Problem:
Would you restate every entry below word for word? Leave out the pictures.

Source material below:

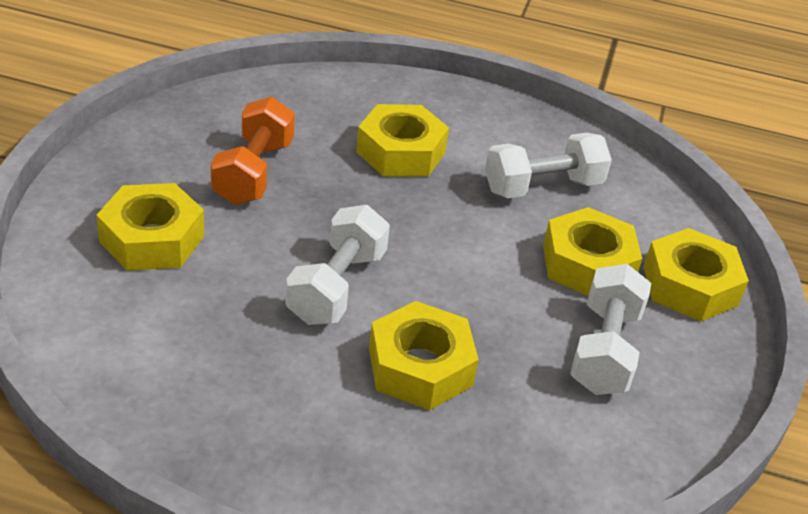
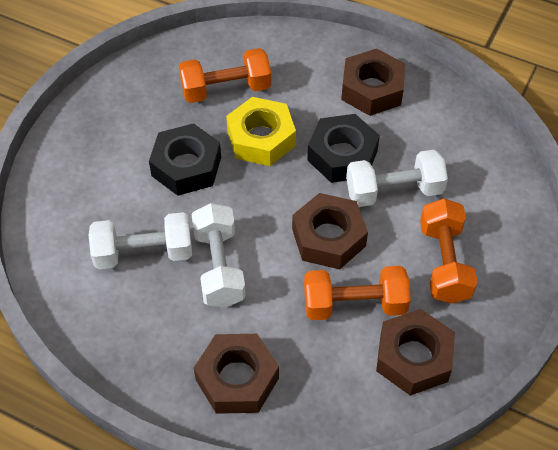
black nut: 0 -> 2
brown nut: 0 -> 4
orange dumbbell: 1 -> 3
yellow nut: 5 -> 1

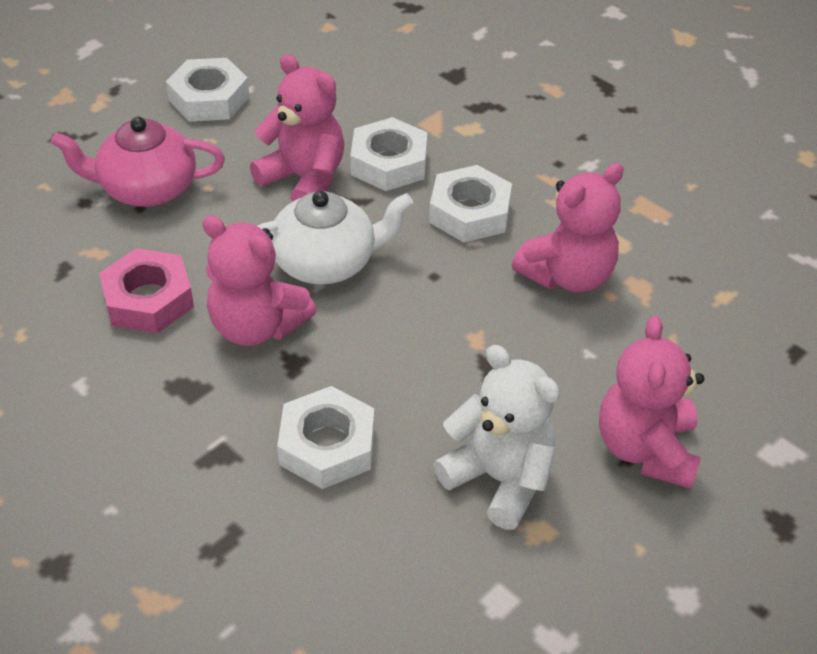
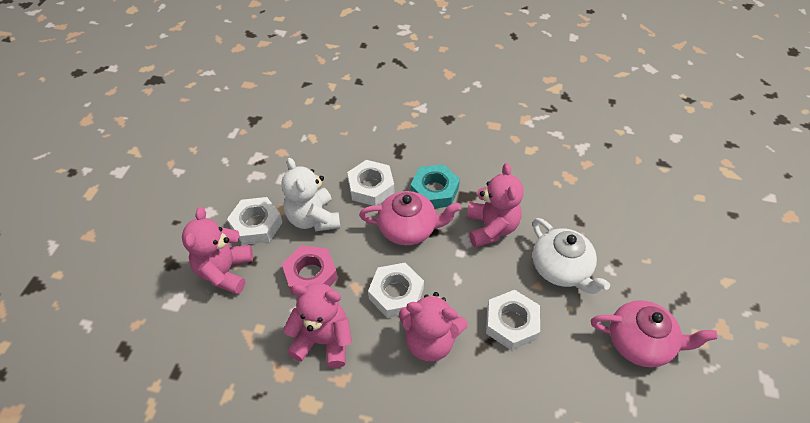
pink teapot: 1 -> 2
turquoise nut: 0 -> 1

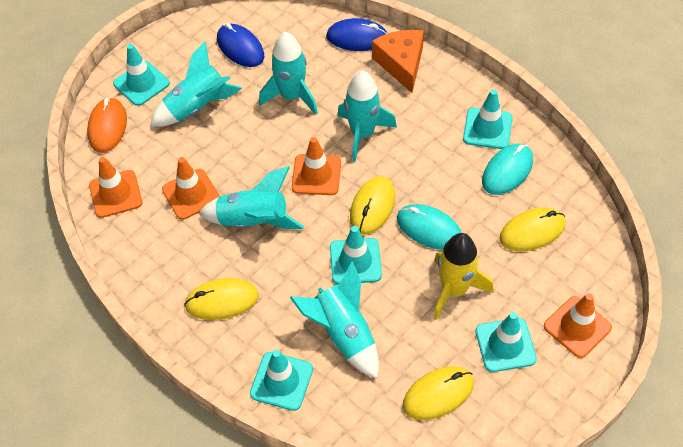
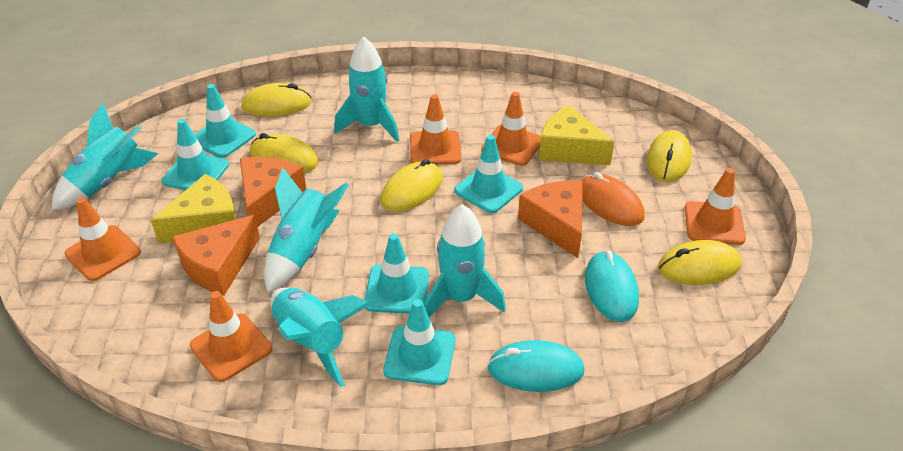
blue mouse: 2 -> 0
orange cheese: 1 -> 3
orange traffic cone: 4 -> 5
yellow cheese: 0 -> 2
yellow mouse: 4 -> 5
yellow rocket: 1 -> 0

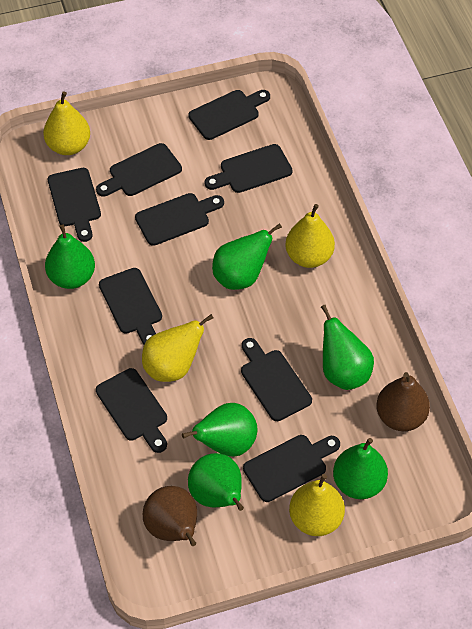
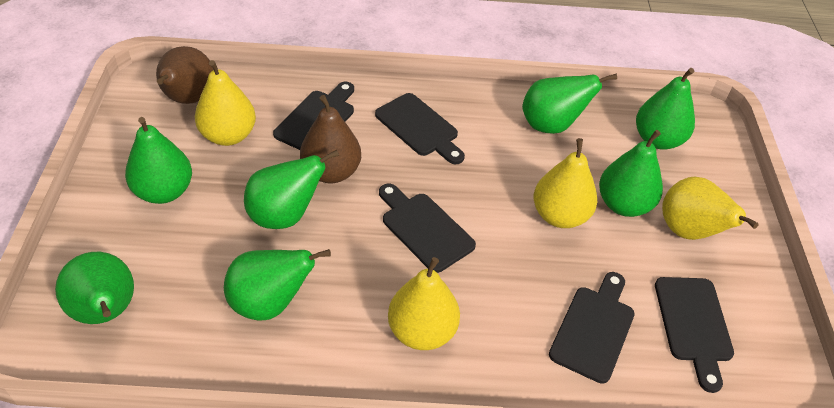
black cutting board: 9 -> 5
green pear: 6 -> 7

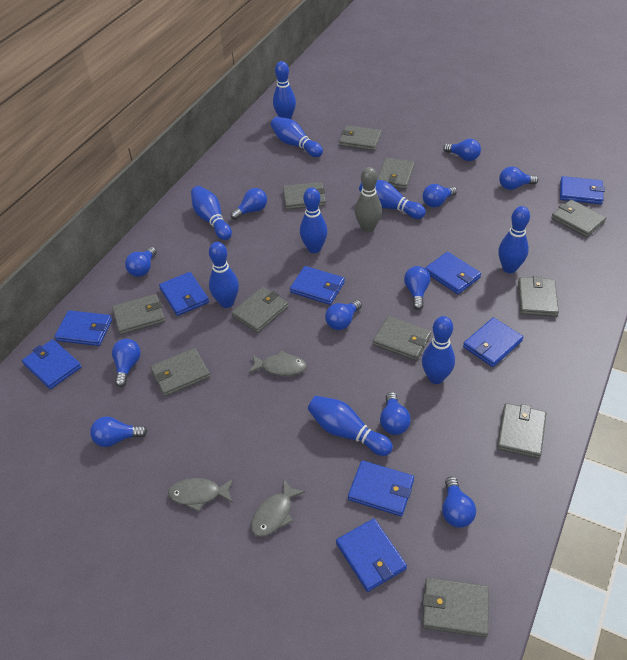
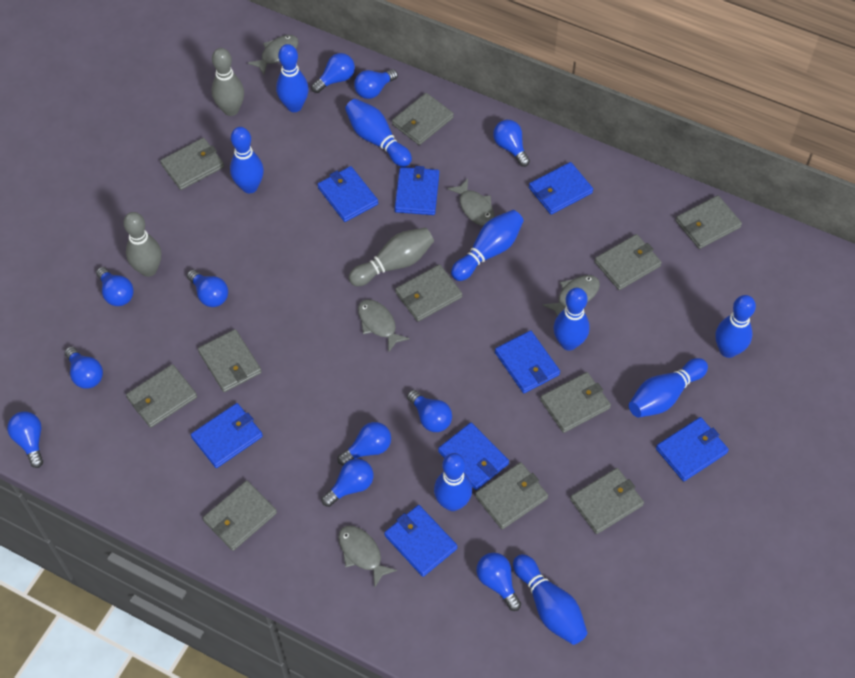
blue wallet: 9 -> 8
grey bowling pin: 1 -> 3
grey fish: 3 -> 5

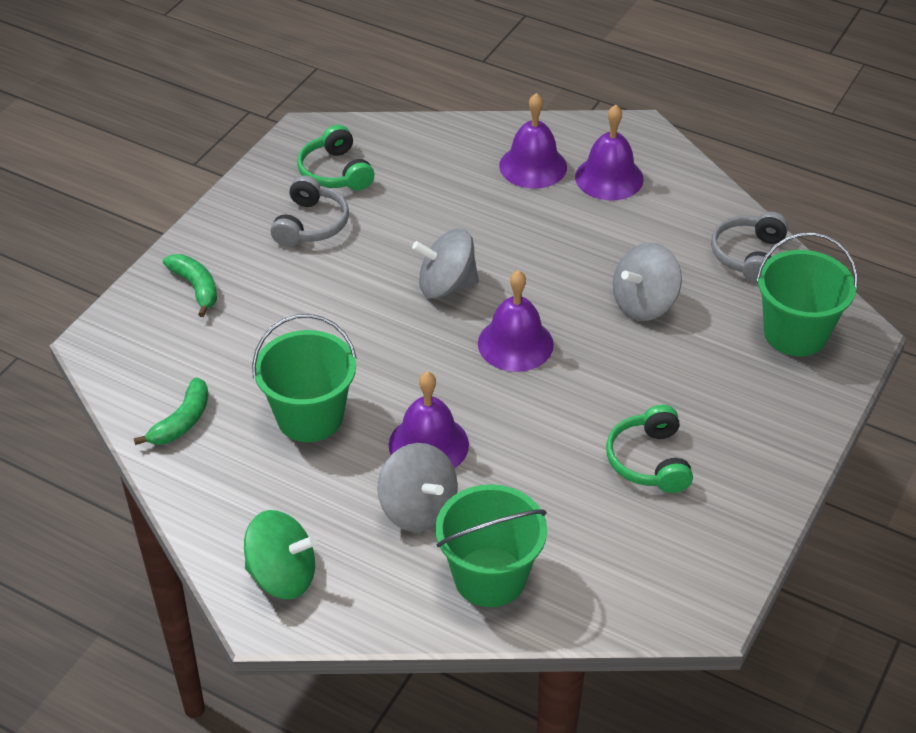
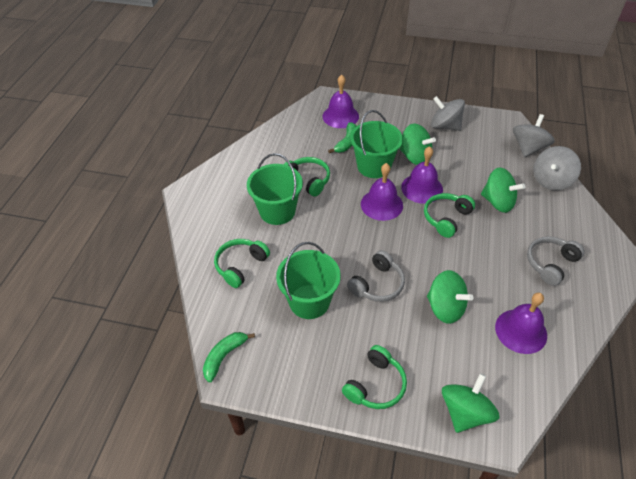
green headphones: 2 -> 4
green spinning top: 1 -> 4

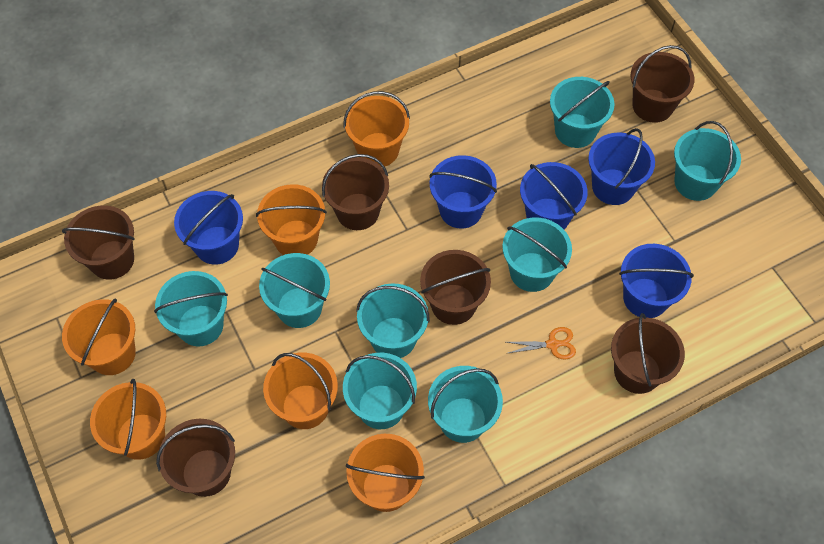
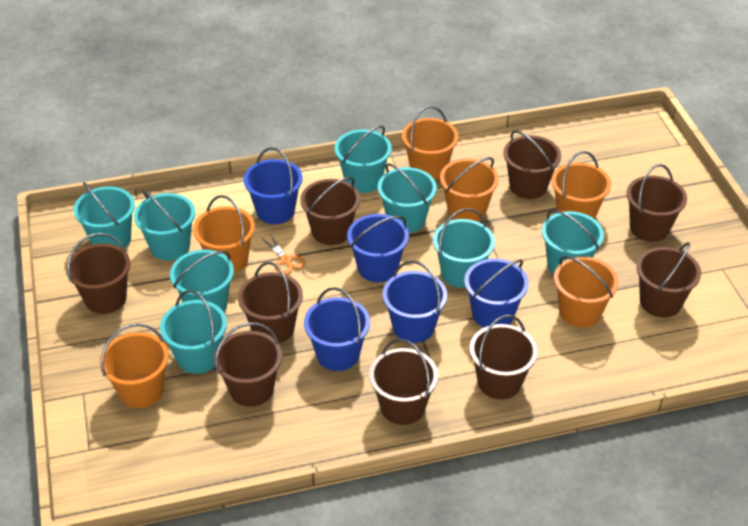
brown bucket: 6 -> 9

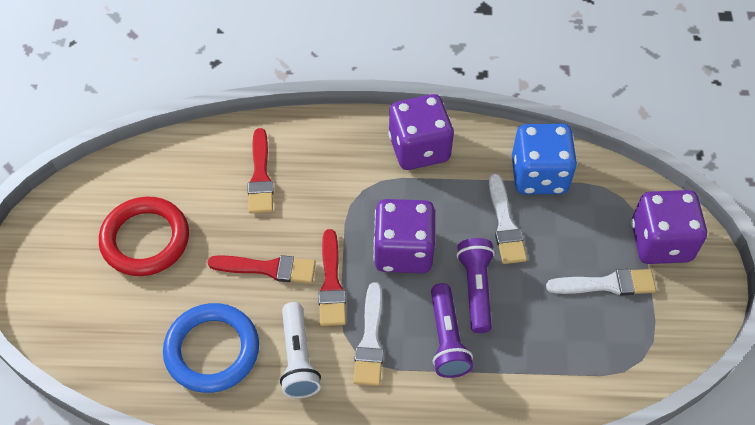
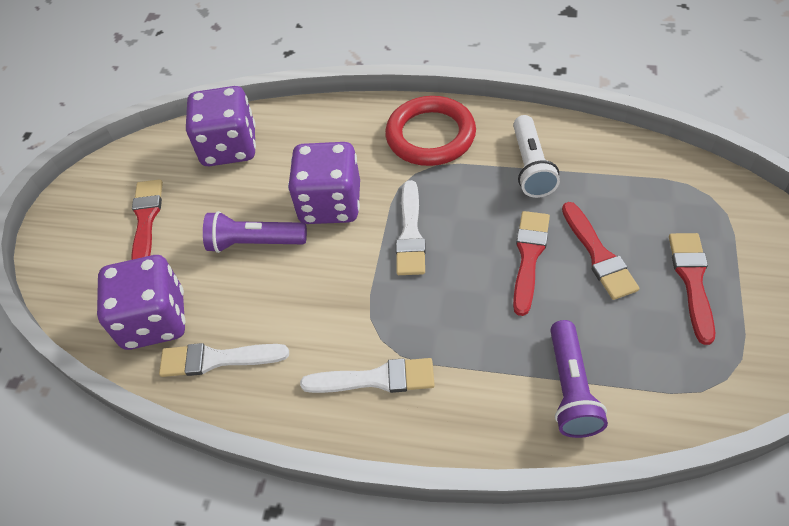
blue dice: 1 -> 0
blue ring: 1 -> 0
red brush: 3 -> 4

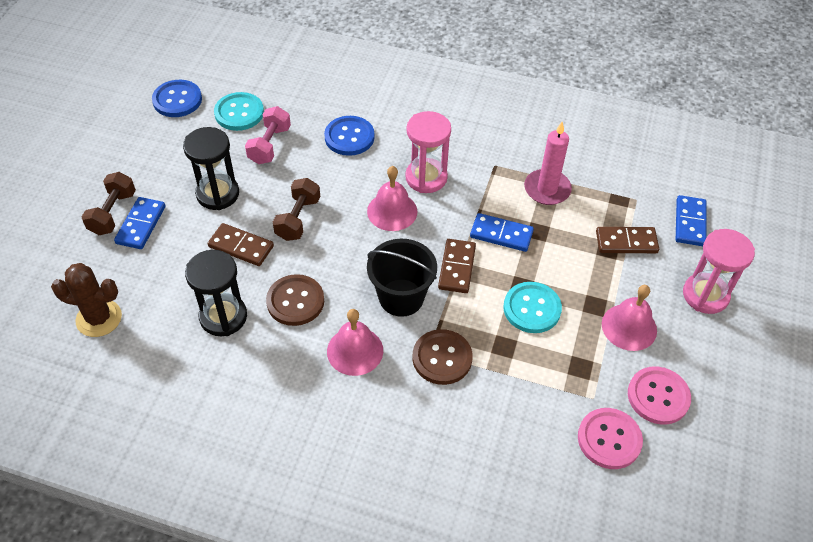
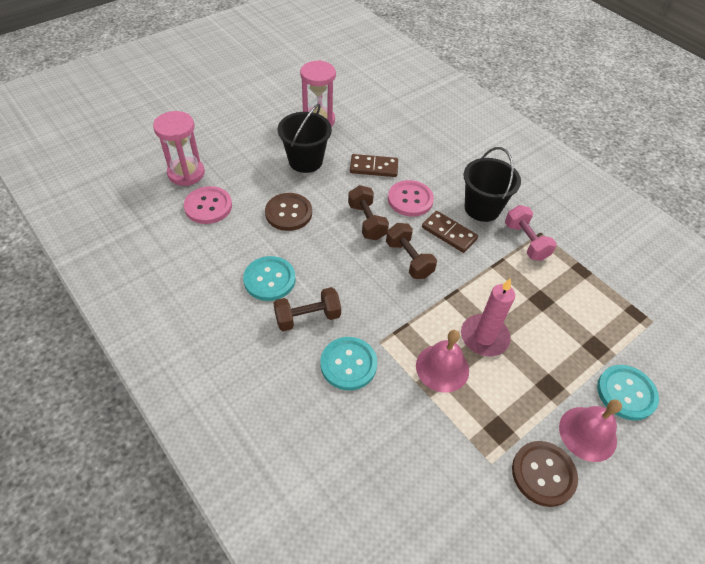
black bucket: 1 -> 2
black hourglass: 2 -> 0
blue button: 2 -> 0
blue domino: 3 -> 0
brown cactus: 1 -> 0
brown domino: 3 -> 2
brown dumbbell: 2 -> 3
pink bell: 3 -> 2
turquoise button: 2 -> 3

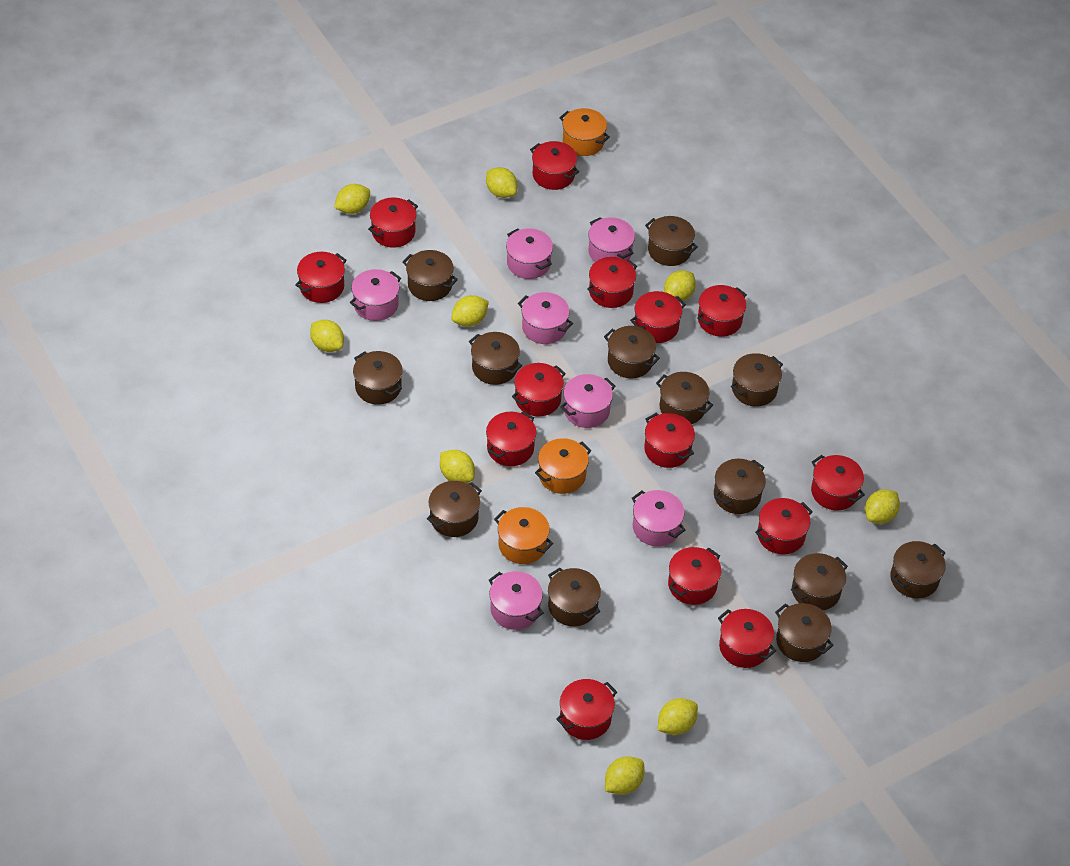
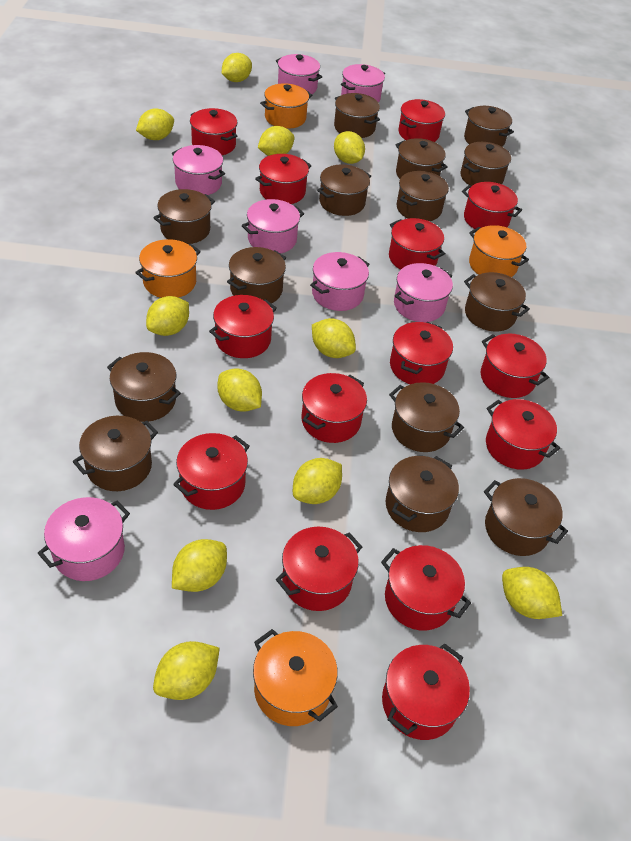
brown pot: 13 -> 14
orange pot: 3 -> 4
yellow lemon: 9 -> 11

End of Source material.

Result of this exercise:
black nut: 0 -> 2
brown nut: 0 -> 4
orange dumbbell: 1 -> 3
yellow nut: 5 -> 1

pink teapot: 1 -> 2
turquoise nut: 0 -> 1

blue mouse: 2 -> 0
orange cheese: 1 -> 3
orange traffic cone: 4 -> 5
yellow cheese: 0 -> 2
yellow mouse: 4 -> 5
yellow rocket: 1 -> 0

black cutting board: 9 -> 5
green pear: 6 -> 7

blue wallet: 9 -> 8
grey bowling pin: 1 -> 3
grey fish: 3 -> 5

green headphones: 2 -> 4
green spinning top: 1 -> 4

brown bucket: 6 -> 9

blue dice: 1 -> 0
blue ring: 1 -> 0
red brush: 3 -> 4

black bucket: 1 -> 2
black hourglass: 2 -> 0
blue button: 2 -> 0
blue domino: 3 -> 0
brown cactus: 1 -> 0
brown domino: 3 -> 2
brown dumbbell: 2 -> 3
pink bell: 3 -> 2
turquoise button: 2 -> 3

brown pot: 13 -> 14
orange pot: 3 -> 4
yellow lemon: 9 -> 11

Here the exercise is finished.